--- Exercise data ---
++++++
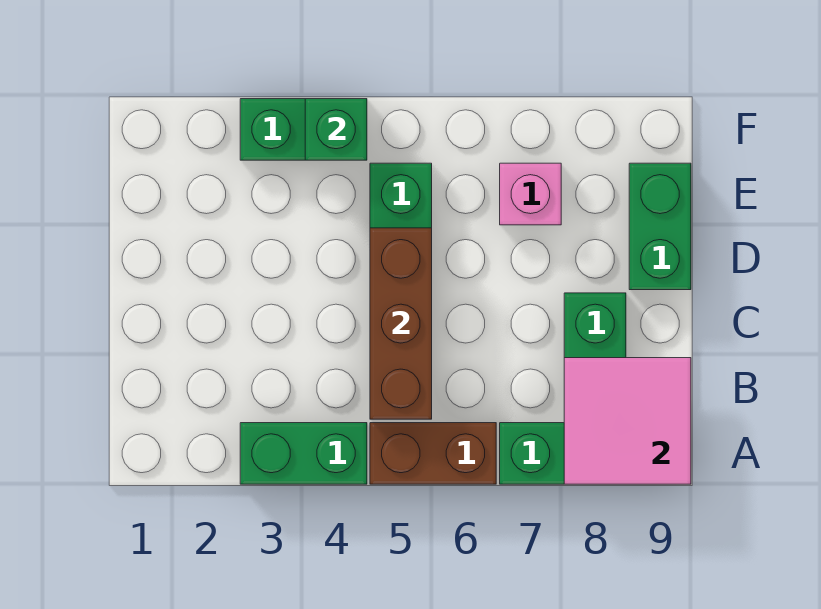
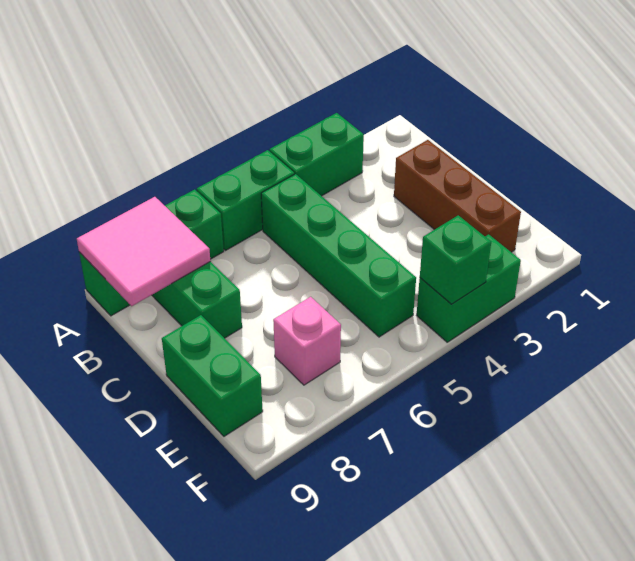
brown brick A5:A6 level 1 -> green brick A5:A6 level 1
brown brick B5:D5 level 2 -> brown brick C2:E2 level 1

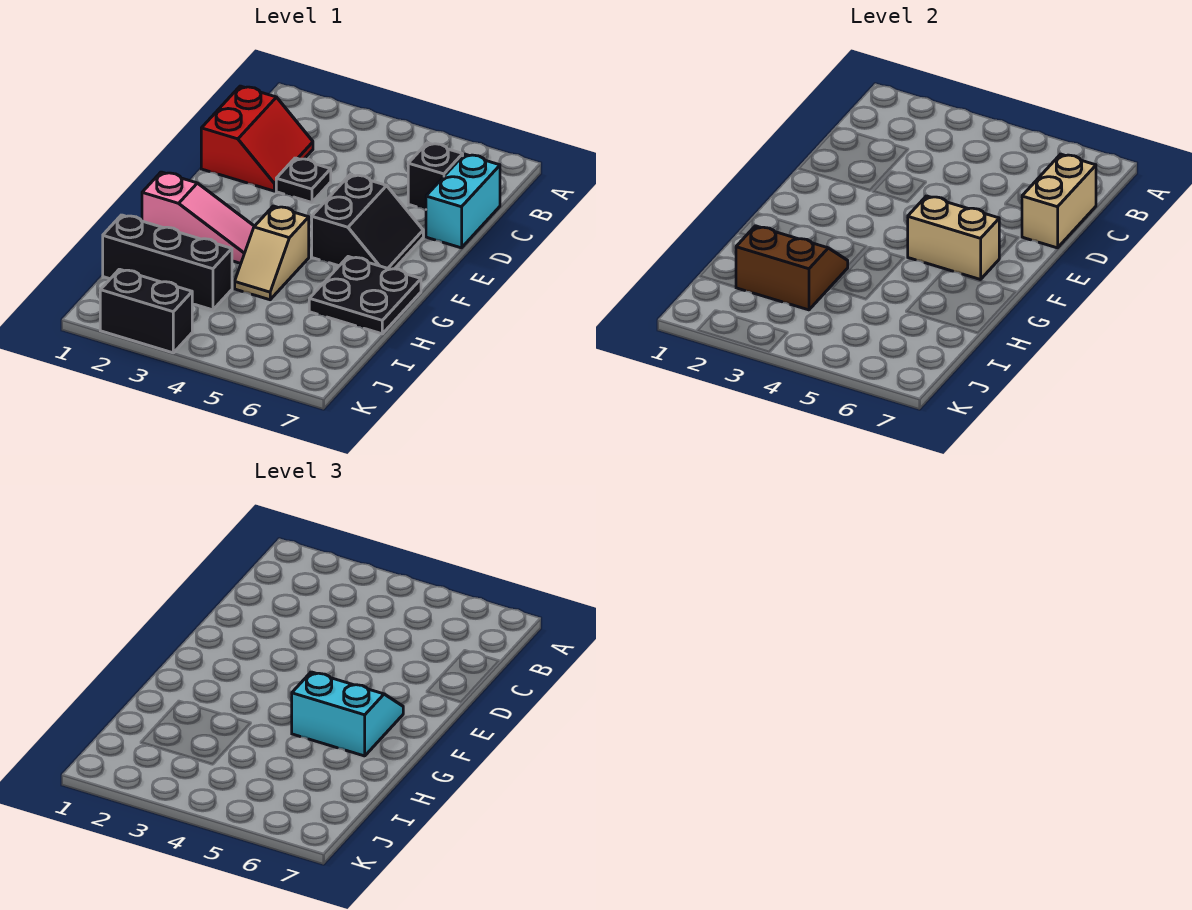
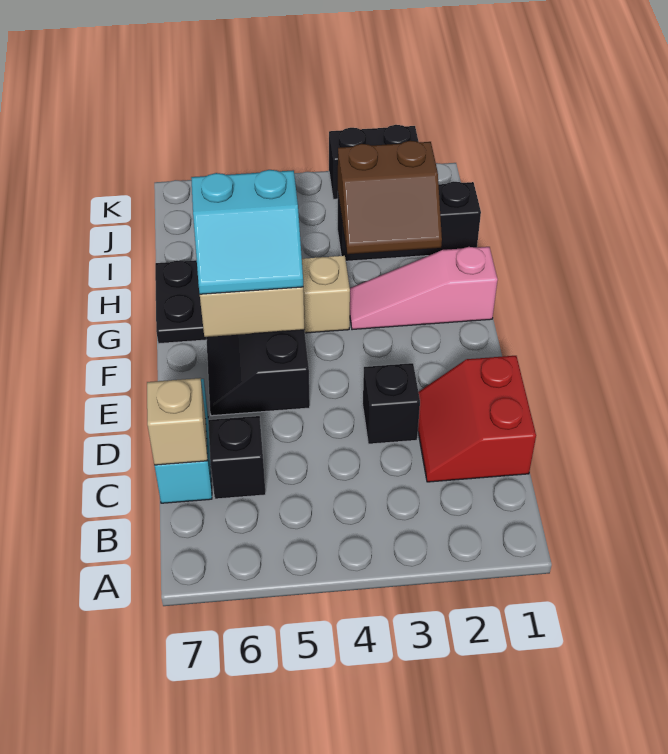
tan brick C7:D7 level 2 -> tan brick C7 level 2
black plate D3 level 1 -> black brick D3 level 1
++++++
--- What you will do ---
Repeat the data exactly as written, but without the pictures.

--- Exercise solution ---
brown brick A5:A6 level 1 -> green brick A5:A6 level 1
brown brick B5:D5 level 2 -> brown brick C2:E2 level 1

tan brick C7:D7 level 2 -> tan brick C7 level 2
black plate D3 level 1 -> black brick D3 level 1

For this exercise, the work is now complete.